== Segment start ==
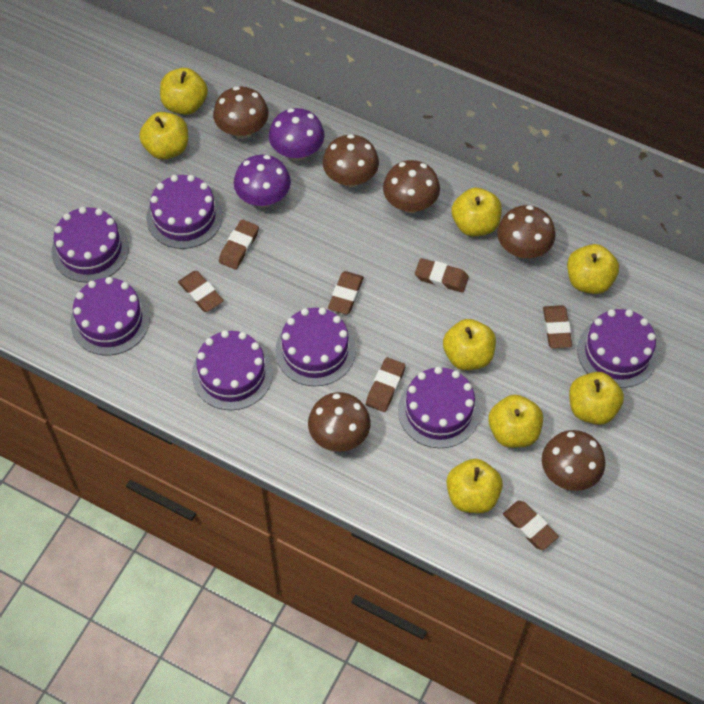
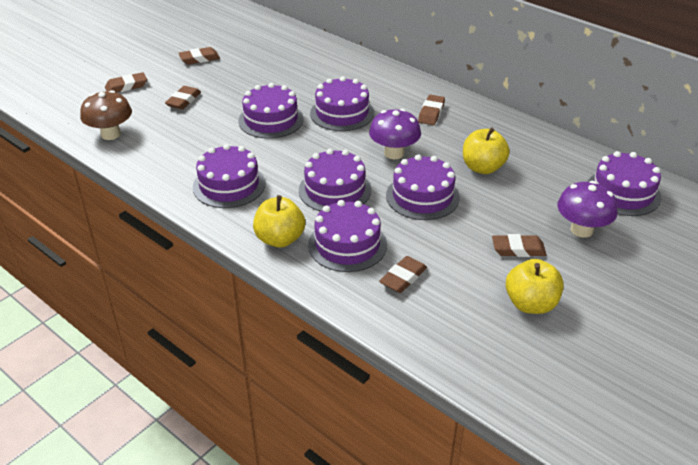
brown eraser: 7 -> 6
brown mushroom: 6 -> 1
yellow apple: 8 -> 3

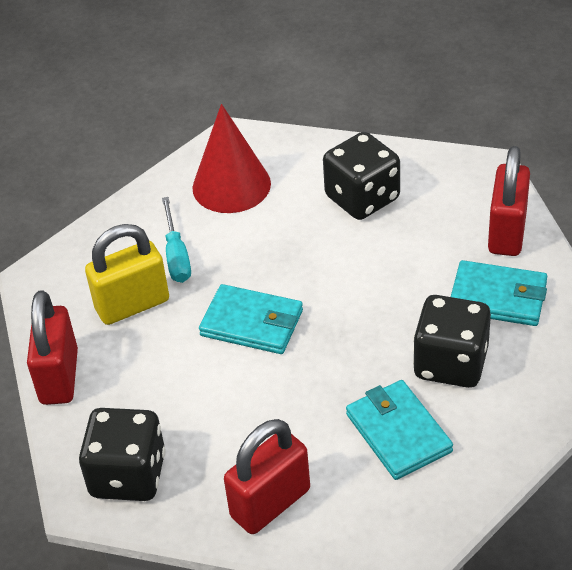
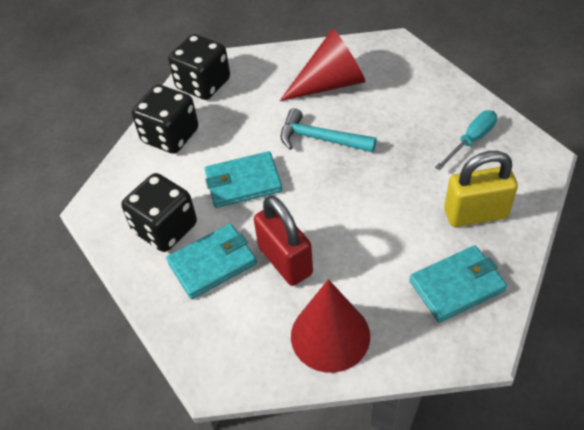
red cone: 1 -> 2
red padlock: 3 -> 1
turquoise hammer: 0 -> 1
== Segment end ==
## Problem requirements
Copy exactly, and only, the lines running from the one containing "brown mushroom: 6 -> 1" through the final line of the data, and omit the pictures.

## Solved exercise
brown mushroom: 6 -> 1
yellow apple: 8 -> 3

red cone: 1 -> 2
red padlock: 3 -> 1
turquoise hammer: 0 -> 1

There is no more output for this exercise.